**About this exercise**
Once you reach the line that holds "building: none -> [145,226,203,305]" in the listing below, output it and every line after it through the line that holds "building: [266,306,313,361] ->", word for word.

**Material for the task**
###

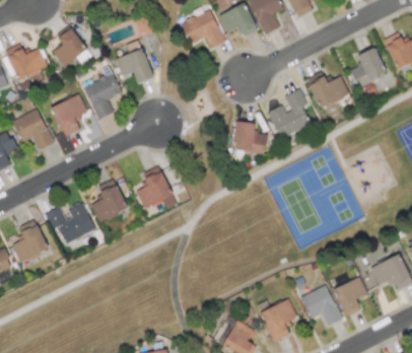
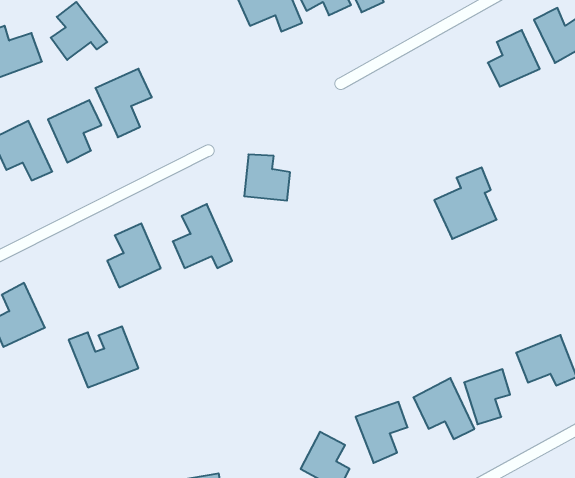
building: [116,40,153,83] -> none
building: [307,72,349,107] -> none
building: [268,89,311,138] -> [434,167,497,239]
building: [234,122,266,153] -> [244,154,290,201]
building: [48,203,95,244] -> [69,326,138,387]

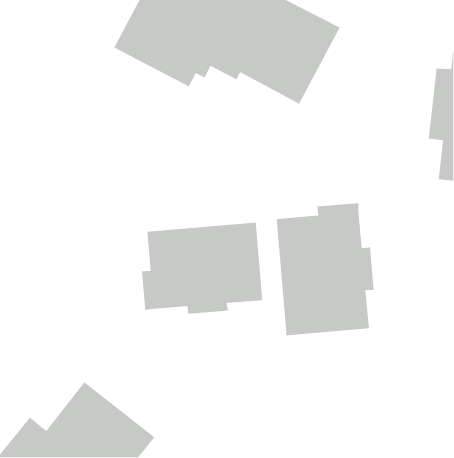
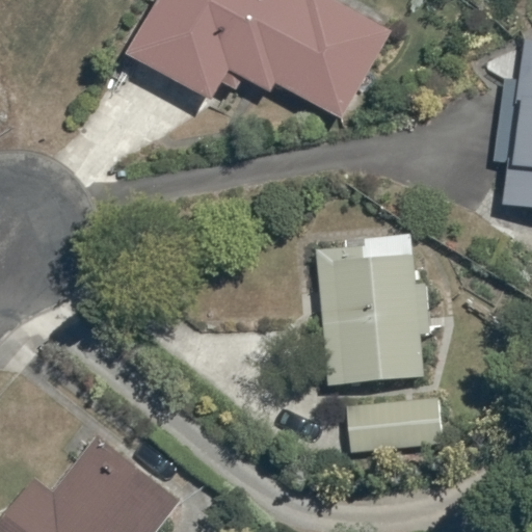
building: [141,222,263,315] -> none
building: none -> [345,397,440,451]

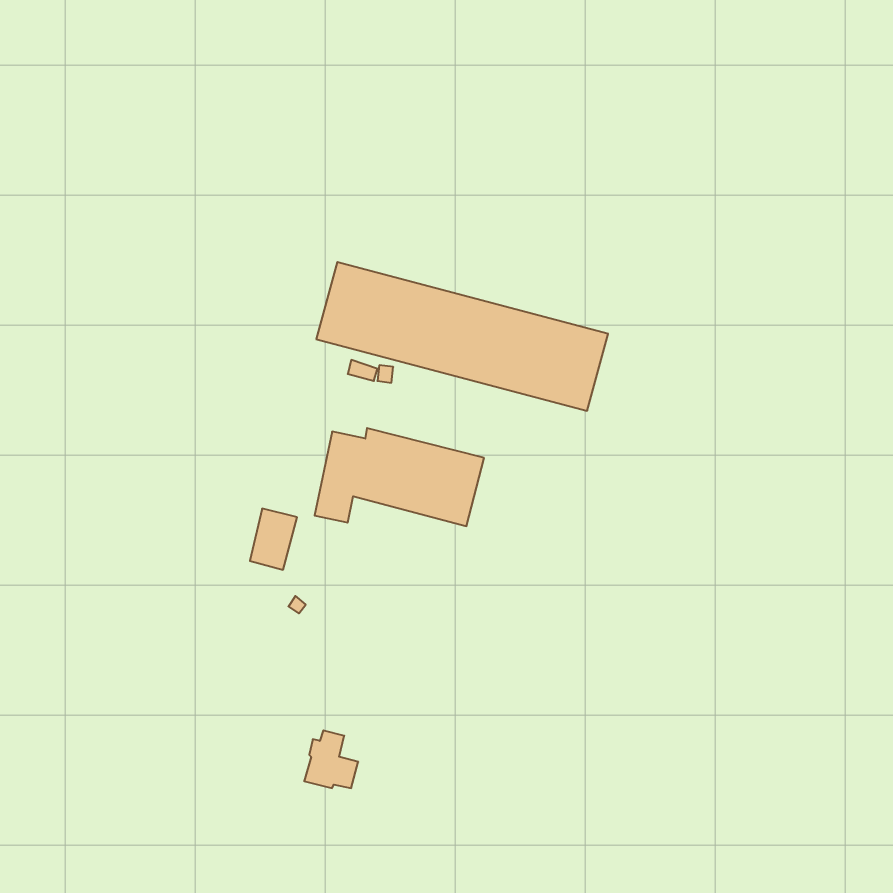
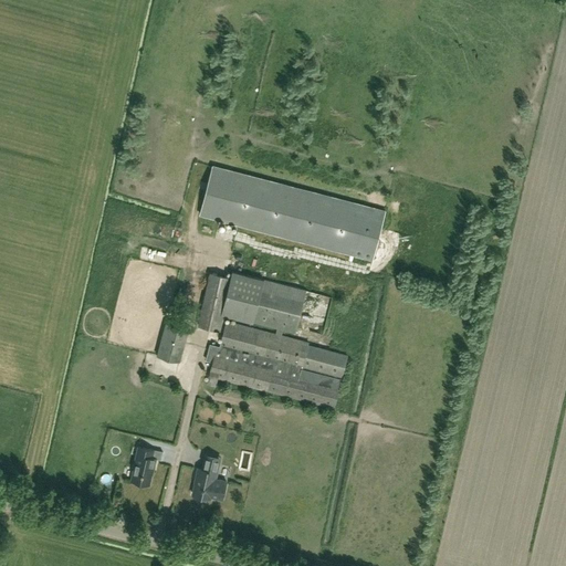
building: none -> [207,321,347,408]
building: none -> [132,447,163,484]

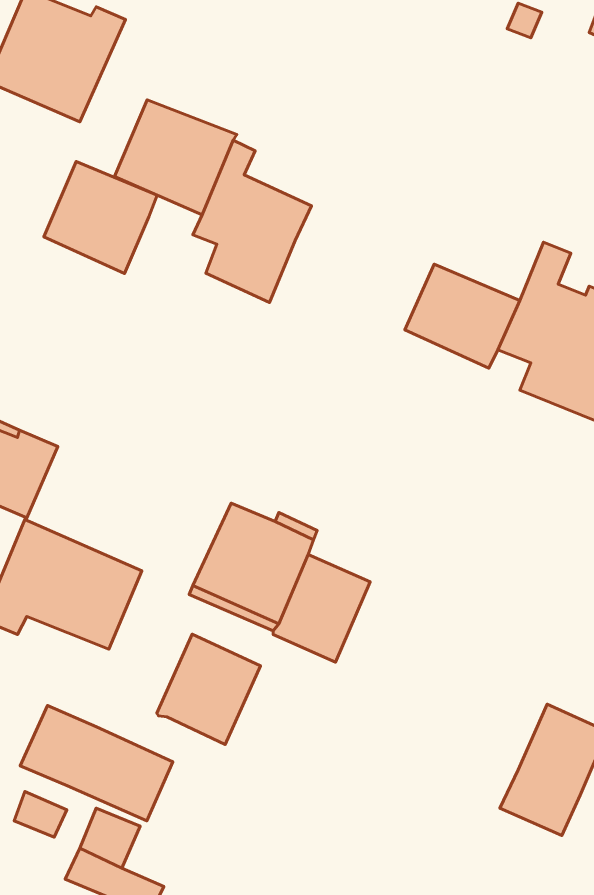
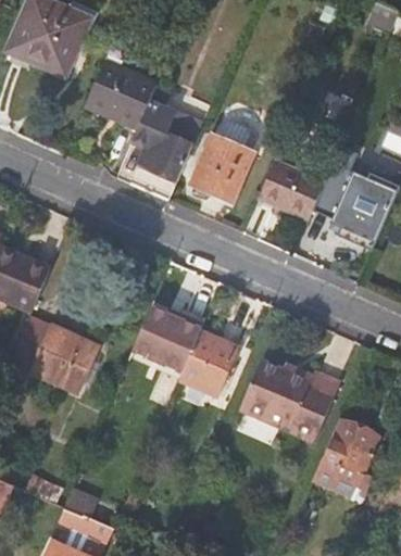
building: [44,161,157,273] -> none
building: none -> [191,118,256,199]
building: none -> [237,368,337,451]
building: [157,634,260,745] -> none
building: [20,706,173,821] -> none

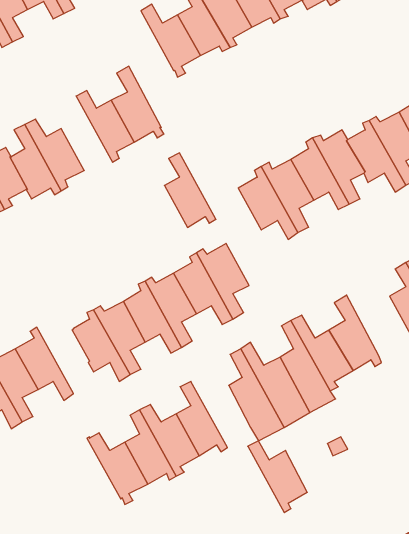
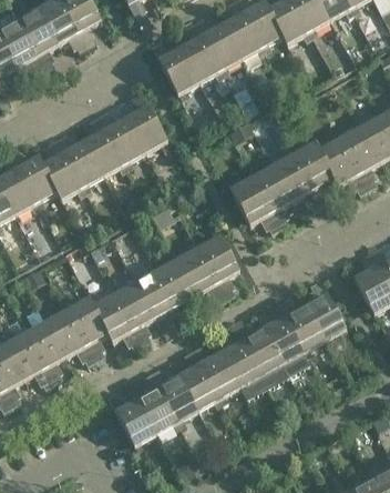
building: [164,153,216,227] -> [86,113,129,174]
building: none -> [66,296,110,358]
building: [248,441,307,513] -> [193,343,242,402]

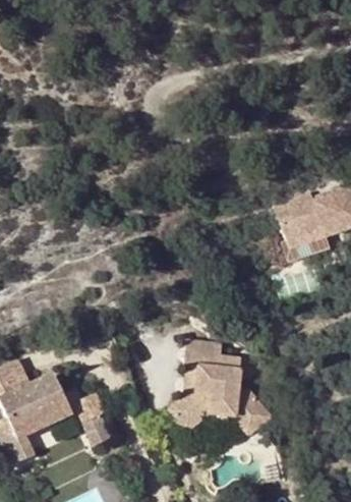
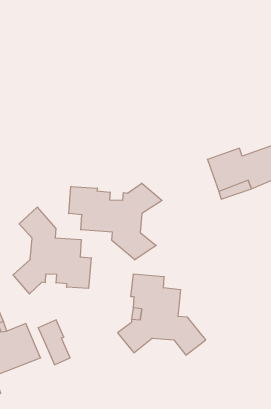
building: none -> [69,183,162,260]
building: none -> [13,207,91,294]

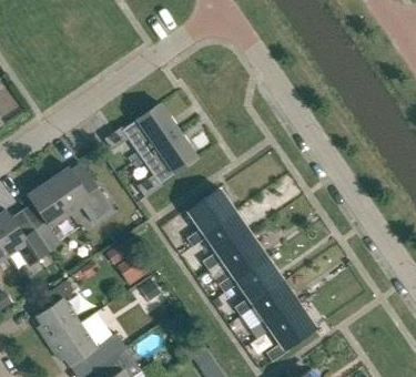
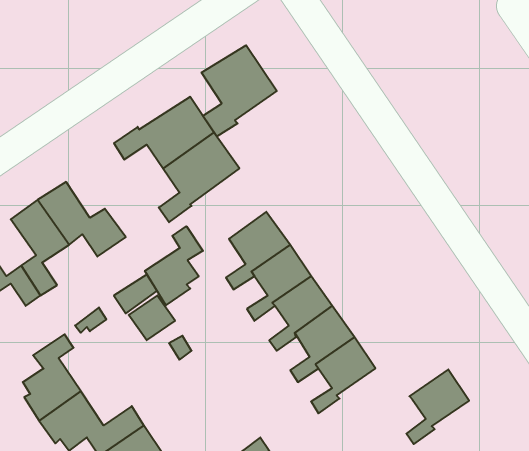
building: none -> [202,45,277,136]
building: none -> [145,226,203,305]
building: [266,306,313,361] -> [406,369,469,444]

###

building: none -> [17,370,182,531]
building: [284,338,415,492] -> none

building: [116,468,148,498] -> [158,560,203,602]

###

**Solution below**
building: none -> [145,226,203,305]
building: [266,306,313,361] -> [406,369,469,444]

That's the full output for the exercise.